#### Stored data:
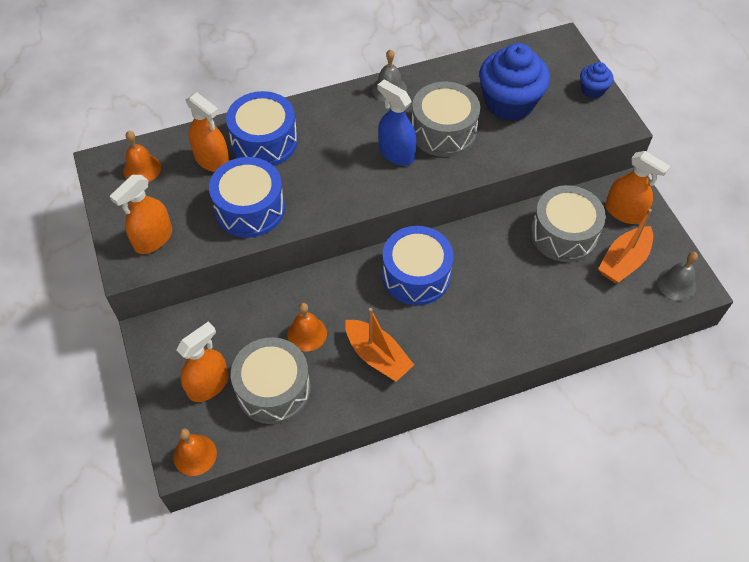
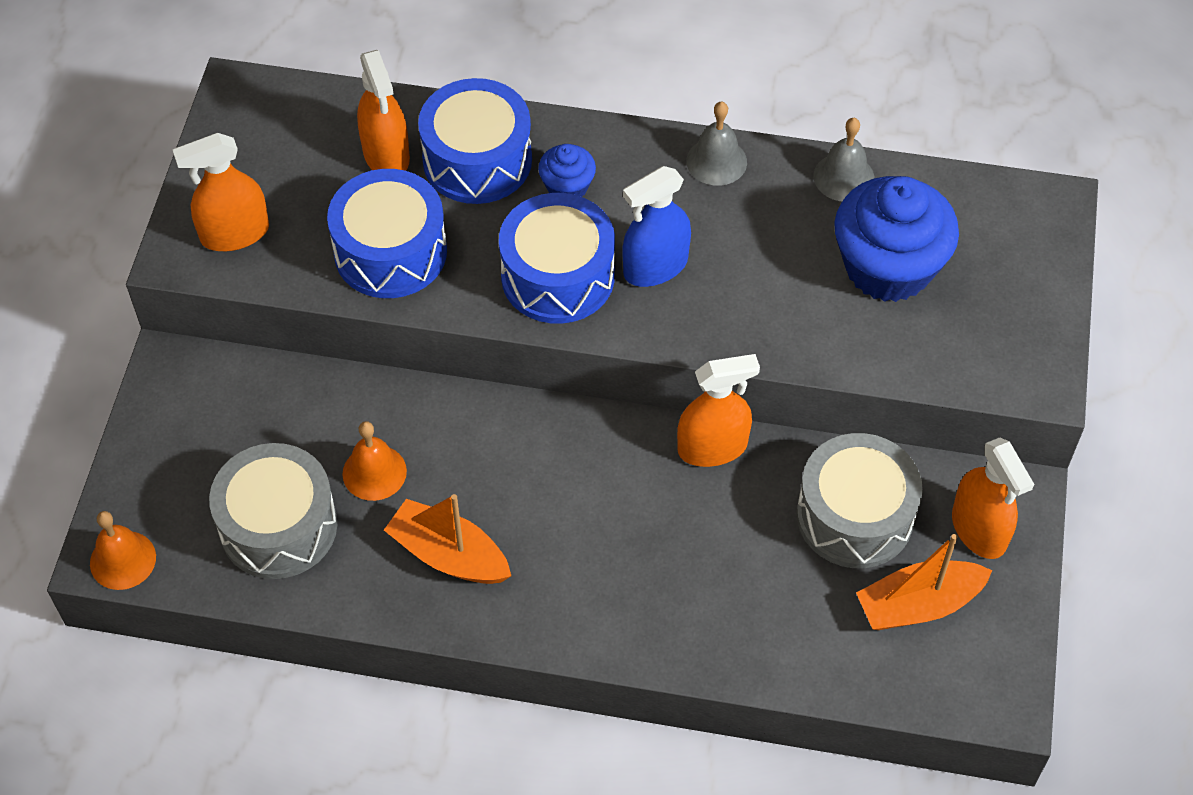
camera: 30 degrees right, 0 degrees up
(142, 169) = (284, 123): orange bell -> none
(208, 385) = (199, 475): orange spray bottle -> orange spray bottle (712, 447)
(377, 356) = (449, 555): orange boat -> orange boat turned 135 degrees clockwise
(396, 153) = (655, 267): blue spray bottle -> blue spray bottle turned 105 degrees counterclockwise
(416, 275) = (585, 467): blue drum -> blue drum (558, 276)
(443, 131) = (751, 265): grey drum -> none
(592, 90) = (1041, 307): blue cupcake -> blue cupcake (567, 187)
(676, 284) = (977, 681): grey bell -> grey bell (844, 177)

---

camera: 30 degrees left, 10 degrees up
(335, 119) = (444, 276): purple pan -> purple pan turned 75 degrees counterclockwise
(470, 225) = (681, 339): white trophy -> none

#### Work task:
Whatever else the listing above holds, retype exactly only the lines from the one containing "(208, 385) = (199, 475): orange" to the one containing "(676, 284) = (977, 681): grey", both ends kept.

#### Exercise output:
(208, 385) = (199, 475): orange spray bottle -> orange spray bottle (712, 447)
(377, 356) = (449, 555): orange boat -> orange boat turned 135 degrees clockwise
(396, 153) = (655, 267): blue spray bottle -> blue spray bottle turned 105 degrees counterclockwise
(416, 275) = (585, 467): blue drum -> blue drum (558, 276)
(443, 131) = (751, 265): grey drum -> none
(592, 90) = (1041, 307): blue cupcake -> blue cupcake (567, 187)
(676, 284) = (977, 681): grey bell -> grey bell (844, 177)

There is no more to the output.